- _INFORMATION_
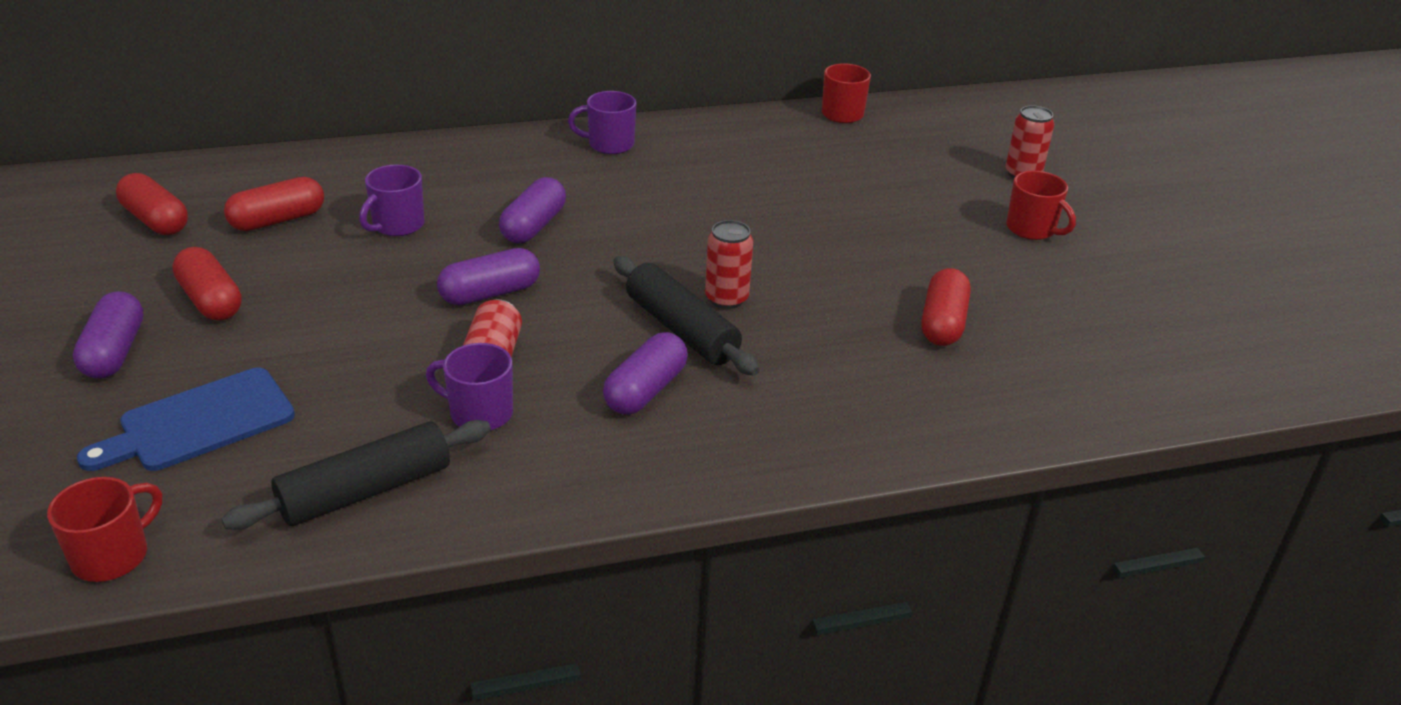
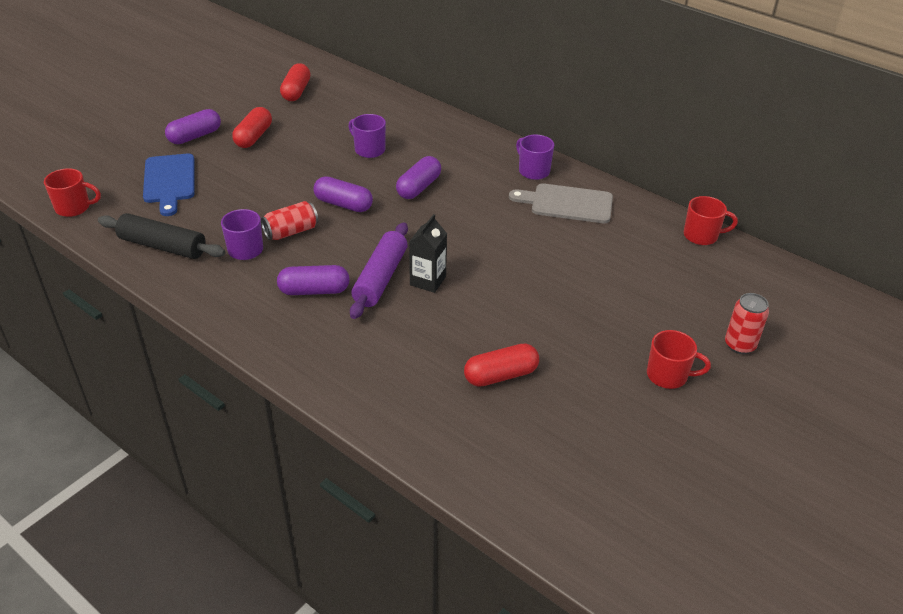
camera: 55 degrees right, 5 degrees up
blue cutting board [77,368,295,471] -> blue cutting board turned 120 degrees counterclockwise [143,154,195,216]
red capsule [224,177,324,231] -> none
purple mug [359,165,425,236] -> purple mug turned 45 degrees clockwise [348,114,386,158]
purple capsule [499,177,566,243] -> purple capsule turned 45 degrees counterclockwise [396,156,441,199]
black rolling pin [613,256,760,376] -> purple rolling pin [350,222,408,319]
red can [705,220,753,309] -> black carton [409,214,447,293]
red mug [1006,171,1076,240] -> red mug turned 90 degrees counterclockwise [647,330,711,389]
none -> grey cutting board [509,183,613,223]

- _EXERCISE_
All lines above with "purple" in them should be returned.

- _SOLUTION TO THE EXERCISE_
purple mug [359,165,425,236] -> purple mug turned 45 degrees clockwise [348,114,386,158]
purple capsule [499,177,566,243] -> purple capsule turned 45 degrees counterclockwise [396,156,441,199]
black rolling pin [613,256,760,376] -> purple rolling pin [350,222,408,319]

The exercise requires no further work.